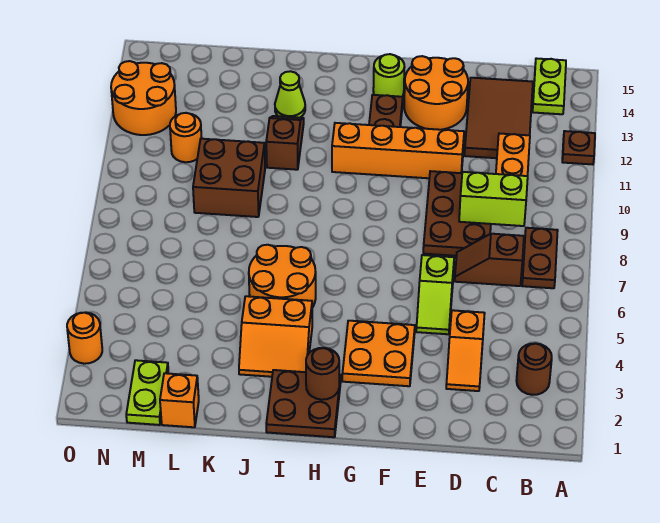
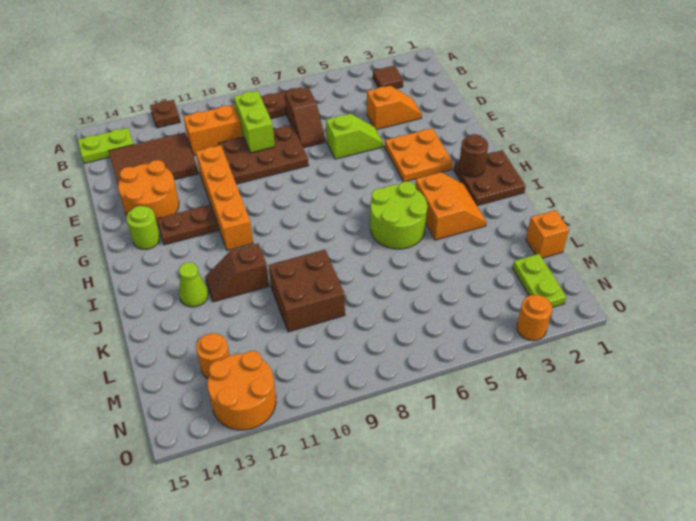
brown round brick B3 level 1 -> brown tile B3 level 1
orange round brick I5:J6 level 1 -> lime round brick I5:J6 level 1
lime plate M1:M2 level 1 -> lime plate M2:N2 level 1
orange round brick M11 level 1 -> orange round brick M13 level 1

◆ What the task asks:
Print the full listing above again with exact wording and no images.

◆ Answer below:
brown round brick B3 level 1 -> brown tile B3 level 1
orange round brick I5:J6 level 1 -> lime round brick I5:J6 level 1
lime plate M1:M2 level 1 -> lime plate M2:N2 level 1
orange round brick M11 level 1 -> orange round brick M13 level 1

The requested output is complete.